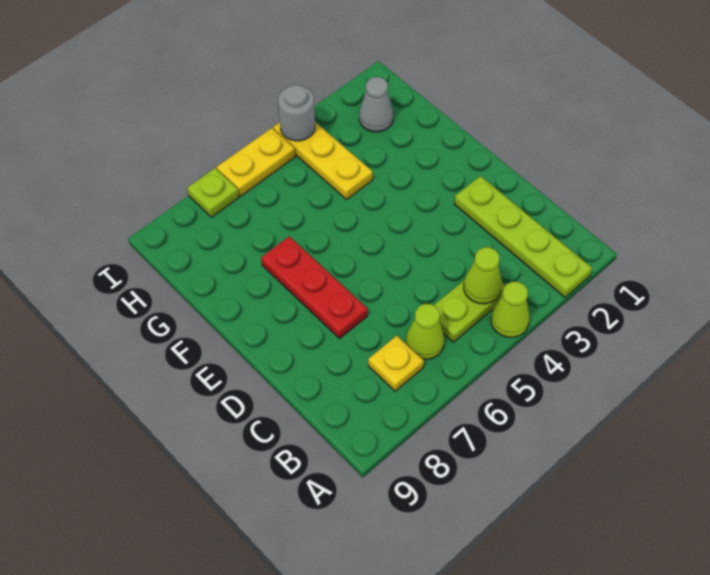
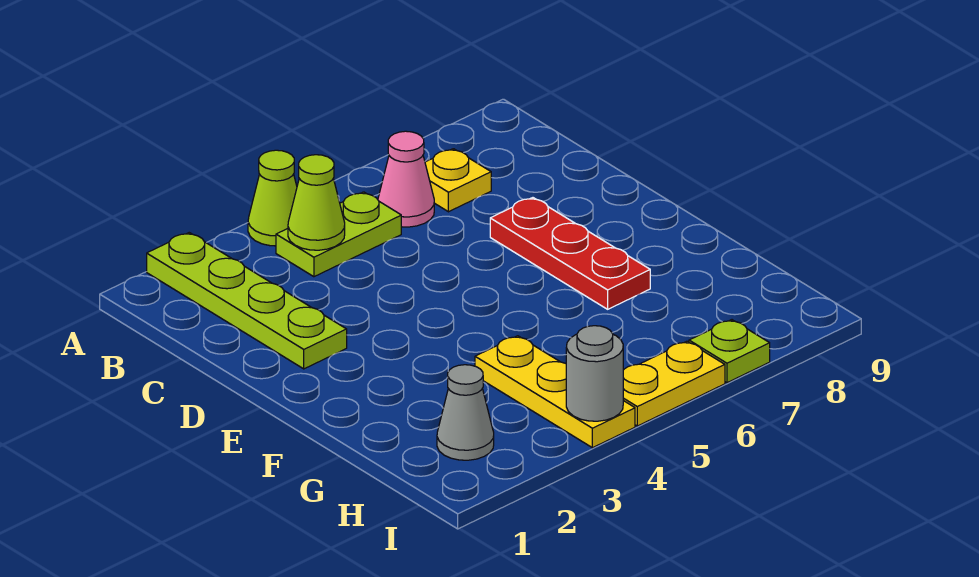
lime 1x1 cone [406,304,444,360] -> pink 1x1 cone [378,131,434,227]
==
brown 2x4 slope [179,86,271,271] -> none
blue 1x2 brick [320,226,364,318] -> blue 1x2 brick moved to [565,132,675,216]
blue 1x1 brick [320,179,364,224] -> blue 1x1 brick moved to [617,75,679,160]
==
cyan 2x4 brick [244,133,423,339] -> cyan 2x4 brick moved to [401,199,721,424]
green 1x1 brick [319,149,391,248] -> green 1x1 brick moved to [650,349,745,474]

### EXERCISE AIM
Read through the entries above and copy each line that has the string "blue" in it.

### RESULT OF THE TASK
blue 1x2 brick [320,226,364,318] -> blue 1x2 brick moved to [565,132,675,216]
blue 1x1 brick [320,179,364,224] -> blue 1x1 brick moved to [617,75,679,160]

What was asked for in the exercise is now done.